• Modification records
*** Begin section ***
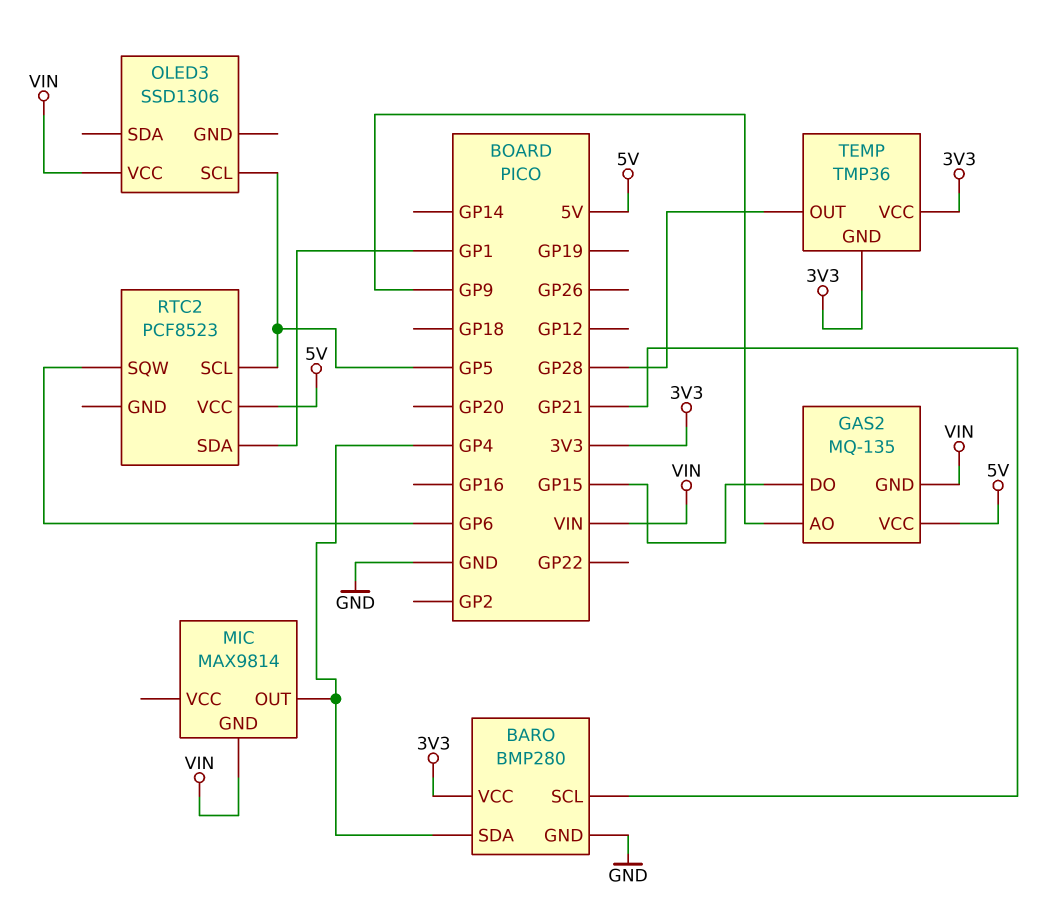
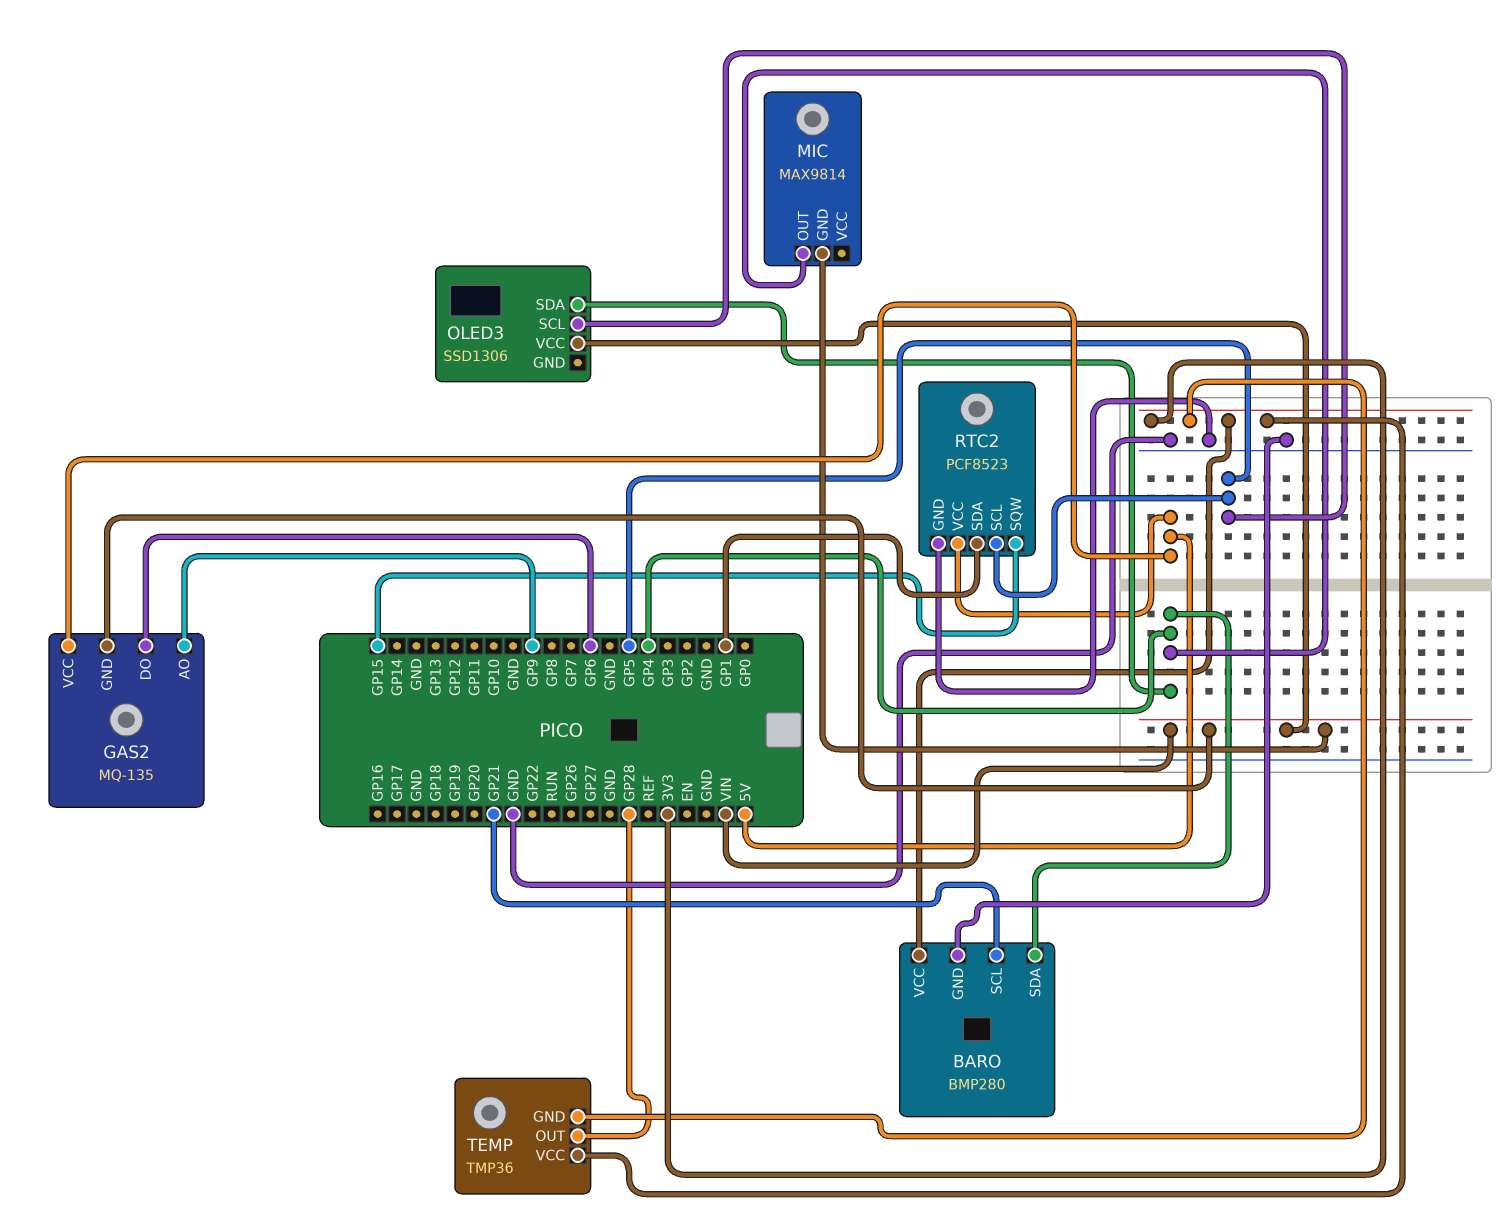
GAS2 pin DO: GP15 -> GP6
OLED3 pin SDA: none -> GP4
RTC2 pin GND: none -> GND
RTC2 pin SQW: GP6 -> GP15

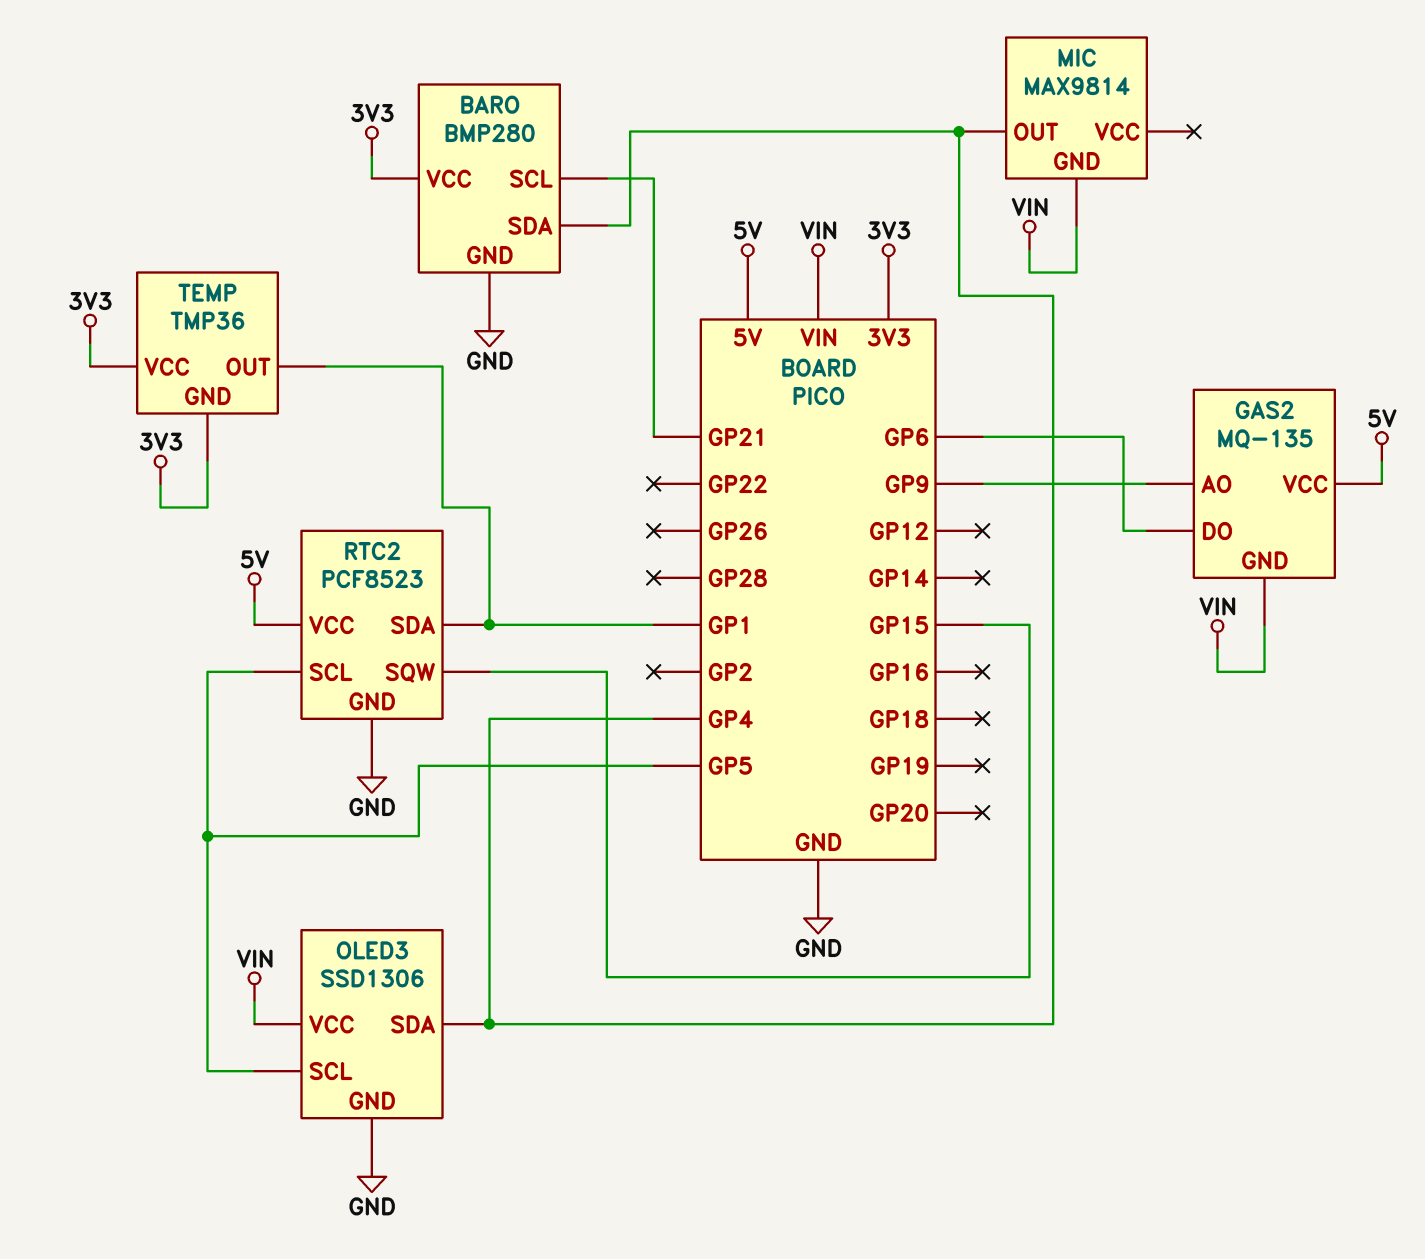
OLED3 pin GND: none -> GND
TEMP pin OUT: GP28 -> GP1

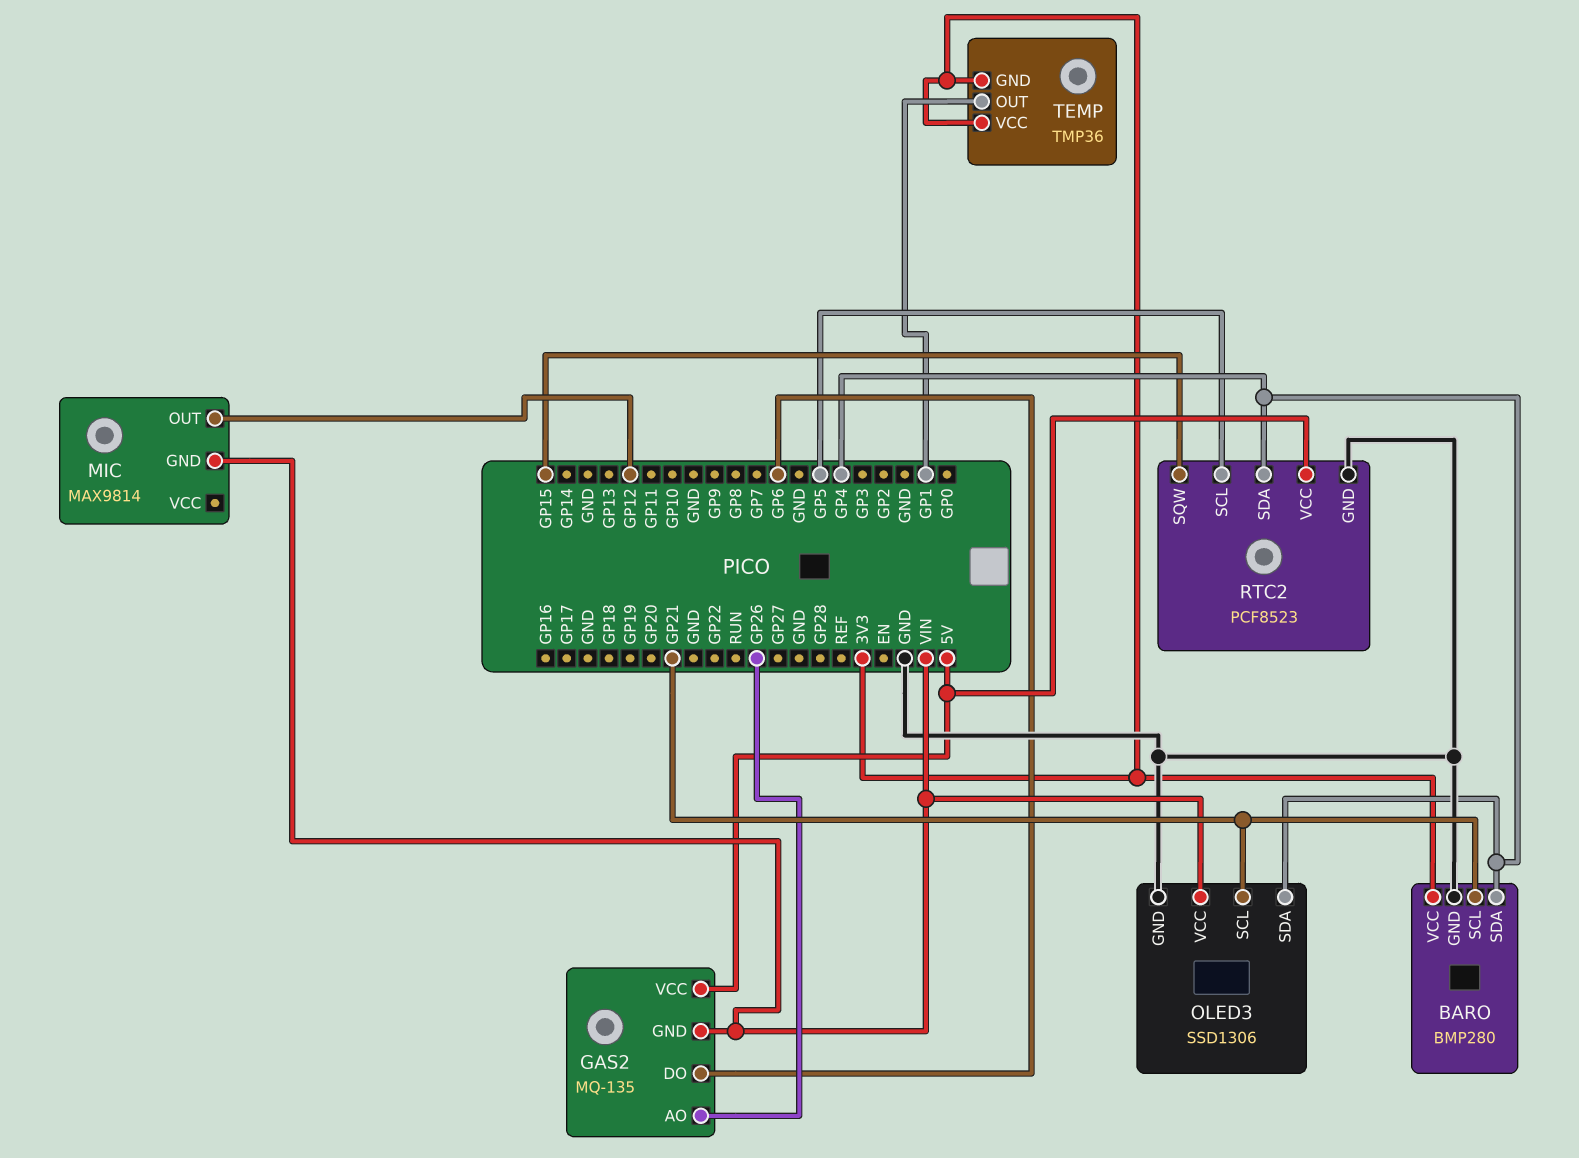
GAS2 pin AO: GP9 -> GP26
MIC pin OUT: GP4 -> GP12
OLED3 pin SCL: GP5 -> GP21
RTC2 pin SDA: GP1 -> GP4

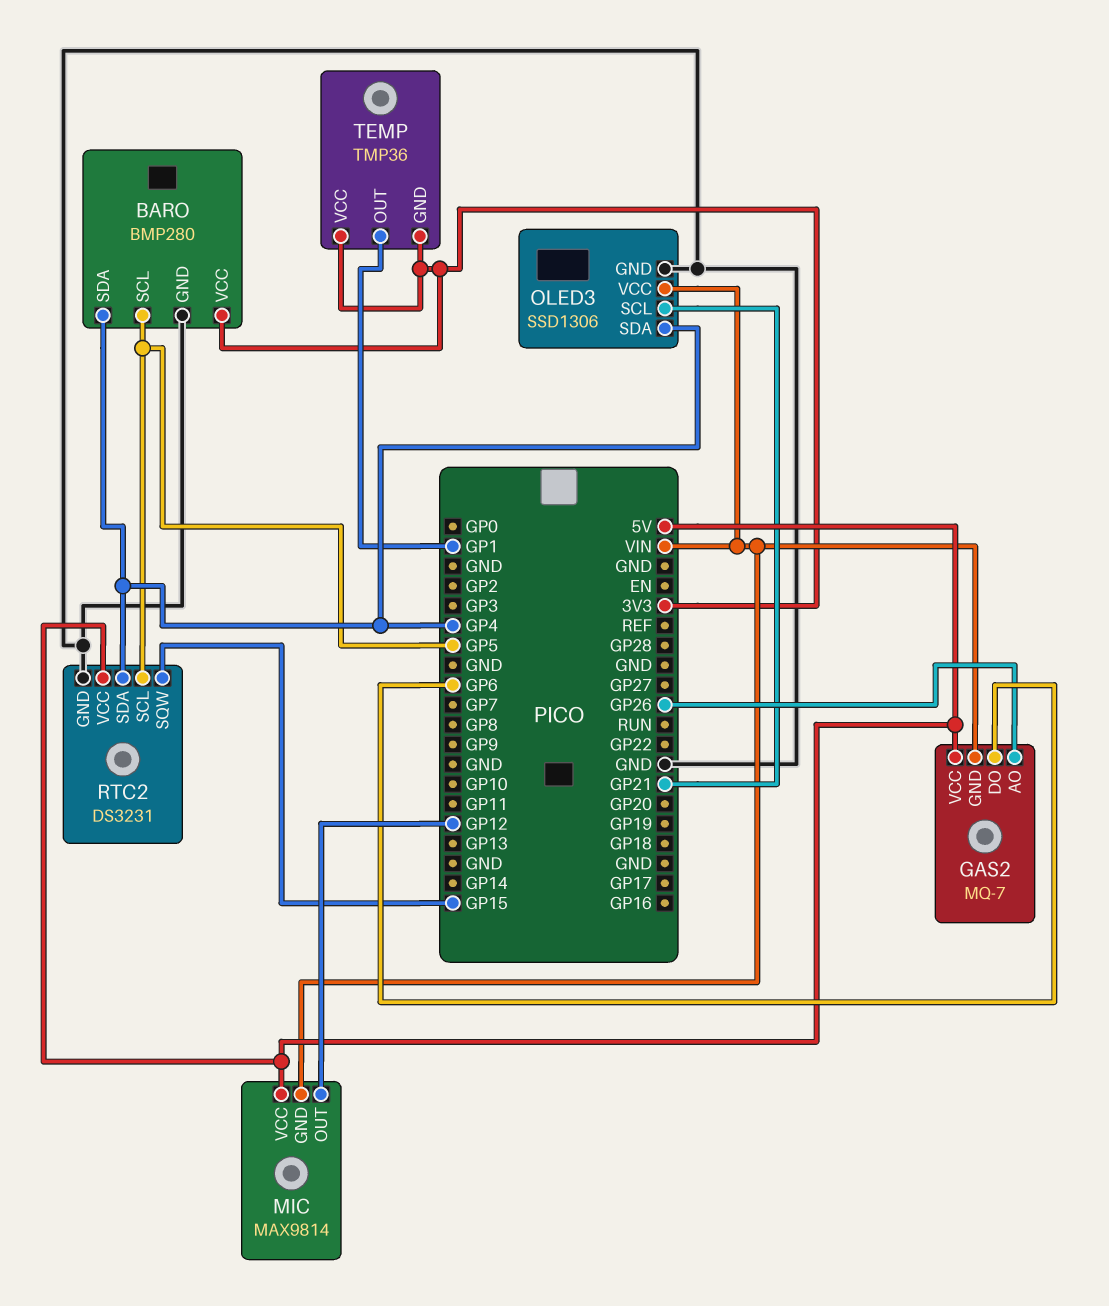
BARO pin SCL: GP21 -> GP5
GAS2: MQ-135 -> MQ-7
MIC pin VCC: none -> 5V
RTC2: PCF8523 -> DS3231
*** End section ***
• Exercise details
Word for word, restate the lines above from the first through the one that contains "GAS2: MQ-135 -> MQ-7", and exclude all pictures.

• Exercise solution
GAS2 pin DO: GP15 -> GP6
OLED3 pin SDA: none -> GP4
RTC2 pin GND: none -> GND
RTC2 pin SQW: GP6 -> GP15

OLED3 pin GND: none -> GND
TEMP pin OUT: GP28 -> GP1

GAS2 pin AO: GP9 -> GP26
MIC pin OUT: GP4 -> GP12
OLED3 pin SCL: GP5 -> GP21
RTC2 pin SDA: GP1 -> GP4

BARO pin SCL: GP21 -> GP5
GAS2: MQ-135 -> MQ-7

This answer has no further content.